- What is expected: Print exactly the lines below between the line containing "C1: 10uF (N_6, N_7) -> none" and the line containing "SW1: none -> switch (+3V3, N_1)", counting both of those lines. Leave pictures out.
(Excerpted data Opens)
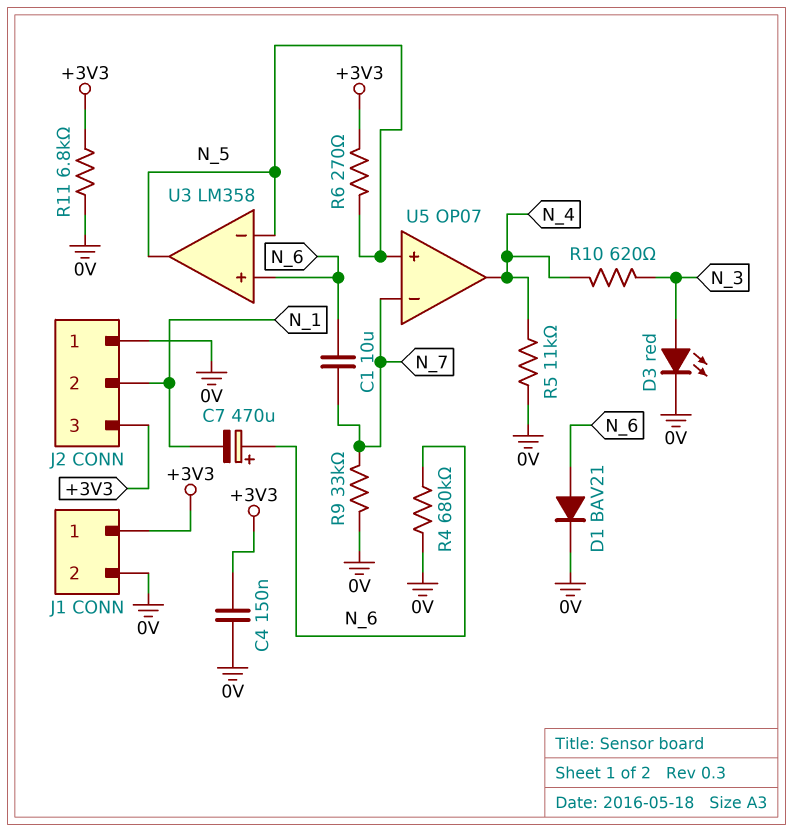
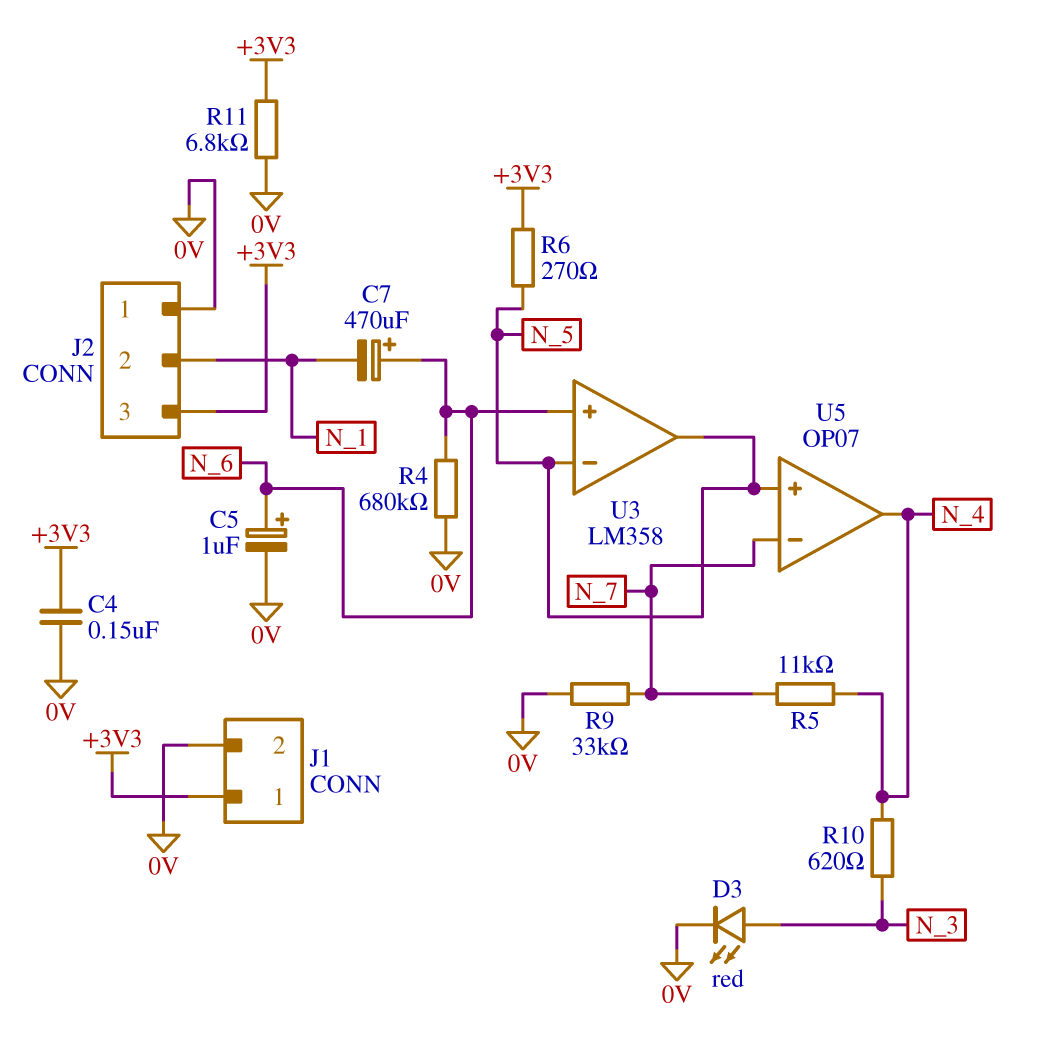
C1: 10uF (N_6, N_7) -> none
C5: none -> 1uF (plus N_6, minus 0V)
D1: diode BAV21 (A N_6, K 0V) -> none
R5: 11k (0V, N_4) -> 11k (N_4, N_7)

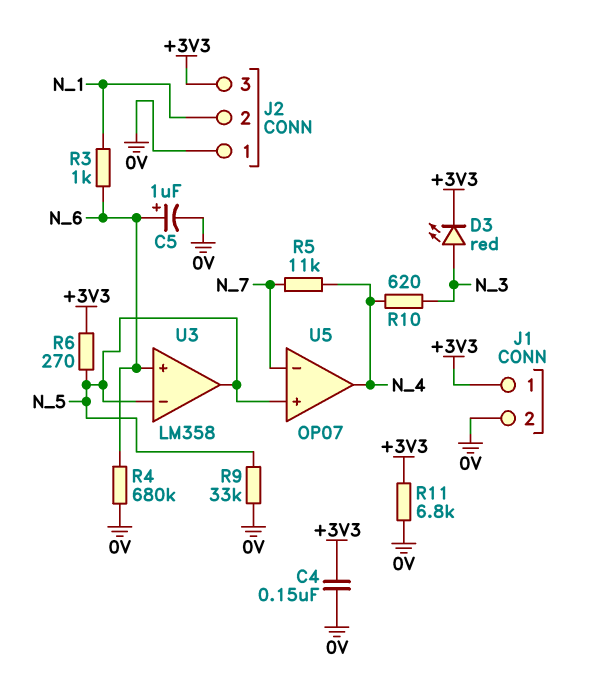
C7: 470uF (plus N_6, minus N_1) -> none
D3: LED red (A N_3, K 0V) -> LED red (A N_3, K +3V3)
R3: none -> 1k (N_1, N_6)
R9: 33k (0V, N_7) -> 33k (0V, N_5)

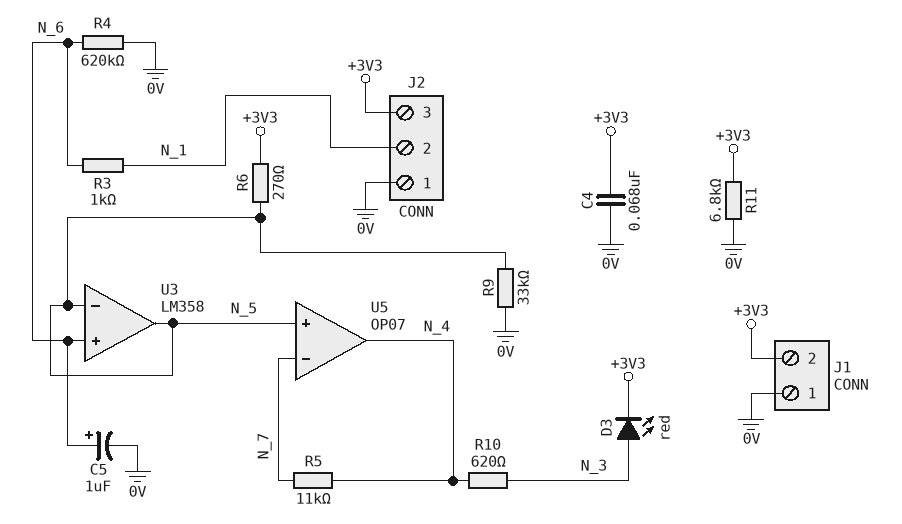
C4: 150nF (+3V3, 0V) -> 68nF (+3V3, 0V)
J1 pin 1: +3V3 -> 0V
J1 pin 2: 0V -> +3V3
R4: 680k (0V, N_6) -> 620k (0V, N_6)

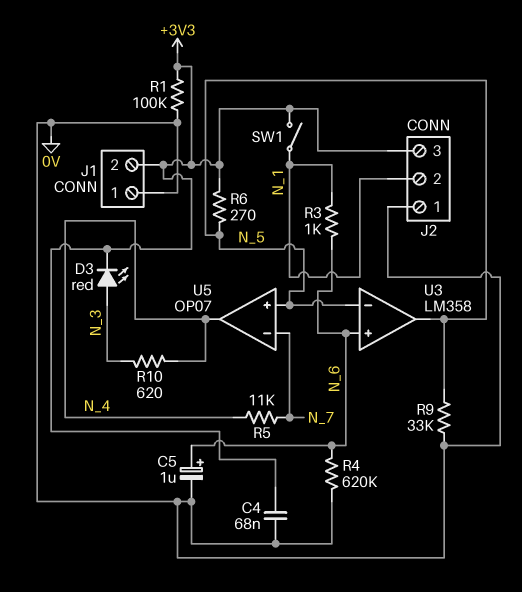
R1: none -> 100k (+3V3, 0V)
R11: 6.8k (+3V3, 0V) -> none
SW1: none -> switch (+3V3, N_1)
(Excerpted data Closes)
(Excerpted data Opens)
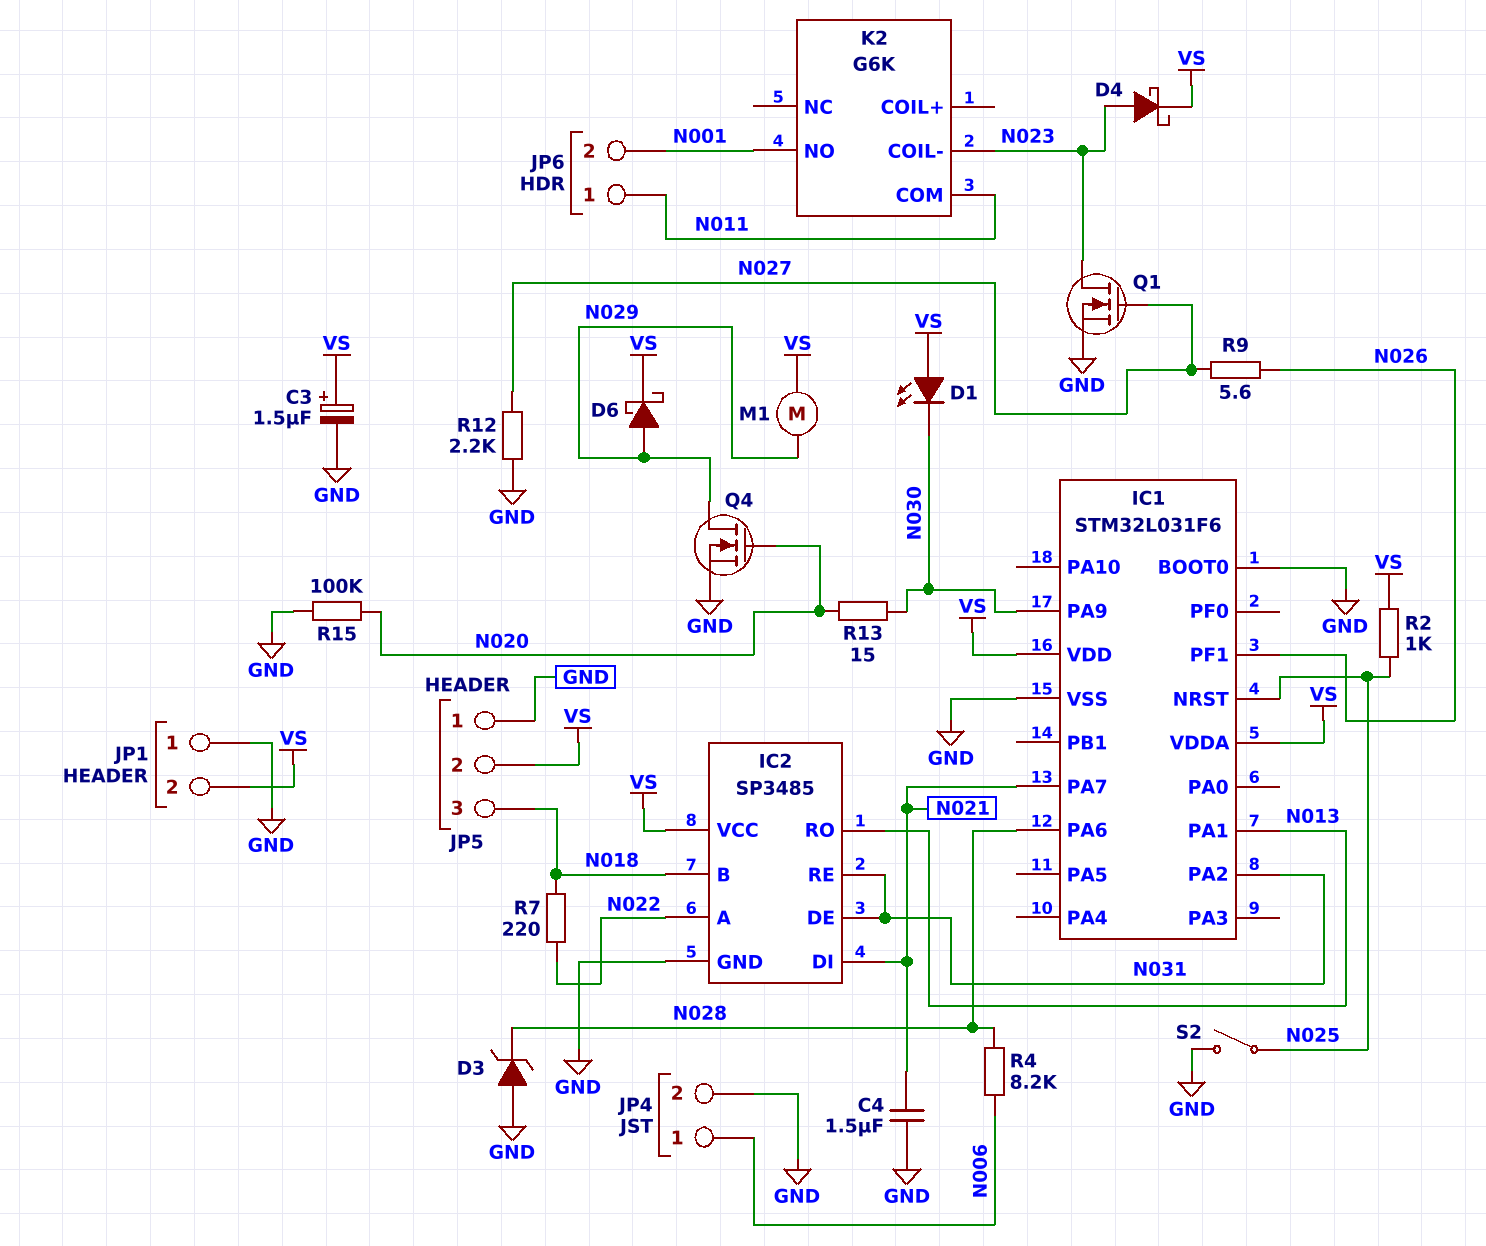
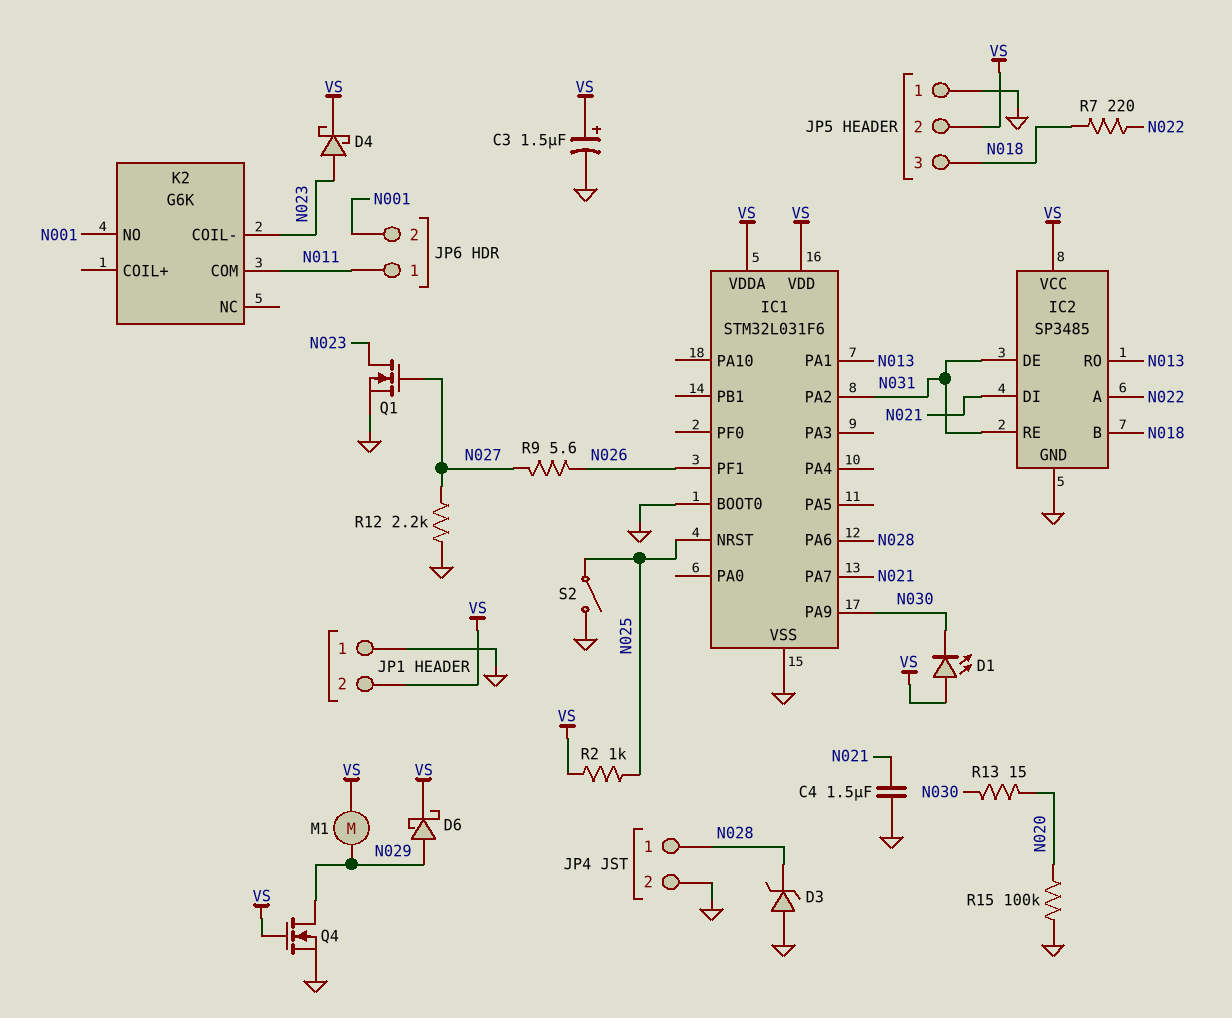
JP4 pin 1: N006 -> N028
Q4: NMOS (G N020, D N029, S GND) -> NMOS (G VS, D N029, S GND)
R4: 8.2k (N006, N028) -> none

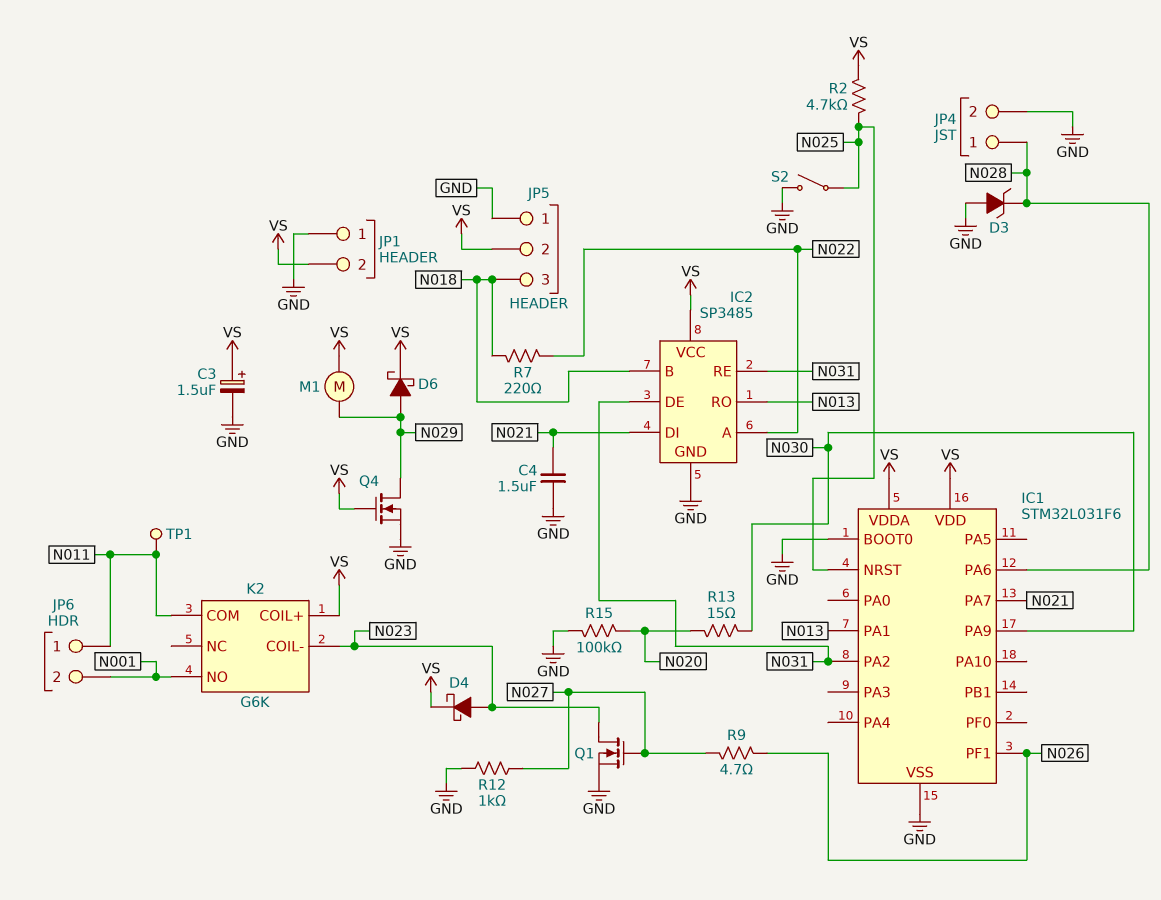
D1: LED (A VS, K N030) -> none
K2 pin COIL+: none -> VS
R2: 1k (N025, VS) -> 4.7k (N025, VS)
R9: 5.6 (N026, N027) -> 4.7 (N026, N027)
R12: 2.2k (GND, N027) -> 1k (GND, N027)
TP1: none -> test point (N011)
(Excerpted data Closes)
(Excerpted data Opens)
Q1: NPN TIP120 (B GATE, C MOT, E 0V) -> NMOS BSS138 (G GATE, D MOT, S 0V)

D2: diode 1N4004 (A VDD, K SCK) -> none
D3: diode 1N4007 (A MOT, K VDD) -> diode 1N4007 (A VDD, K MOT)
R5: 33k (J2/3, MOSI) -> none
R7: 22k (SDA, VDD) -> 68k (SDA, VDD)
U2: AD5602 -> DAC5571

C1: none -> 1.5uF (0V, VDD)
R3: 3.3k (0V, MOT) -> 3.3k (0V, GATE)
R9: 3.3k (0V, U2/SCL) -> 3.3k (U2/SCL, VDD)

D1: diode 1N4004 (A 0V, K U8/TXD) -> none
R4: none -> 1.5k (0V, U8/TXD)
(Excerpted data Closes)
- Answer to this exercise:
C1: 10uF (N_6, N_7) -> none
C5: none -> 1uF (plus N_6, minus 0V)
D1: diode BAV21 (A N_6, K 0V) -> none
R5: 11k (0V, N_4) -> 11k (N_4, N_7)

C7: 470uF (plus N_6, minus N_1) -> none
D3: LED red (A N_3, K 0V) -> LED red (A N_3, K +3V3)
R3: none -> 1k (N_1, N_6)
R9: 33k (0V, N_7) -> 33k (0V, N_5)

C4: 150nF (+3V3, 0V) -> 68nF (+3V3, 0V)
J1 pin 1: +3V3 -> 0V
J1 pin 2: 0V -> +3V3
R4: 680k (0V, N_6) -> 620k (0V, N_6)

R1: none -> 100k (+3V3, 0V)
R11: 6.8k (+3V3, 0V) -> none
SW1: none -> switch (+3V3, N_1)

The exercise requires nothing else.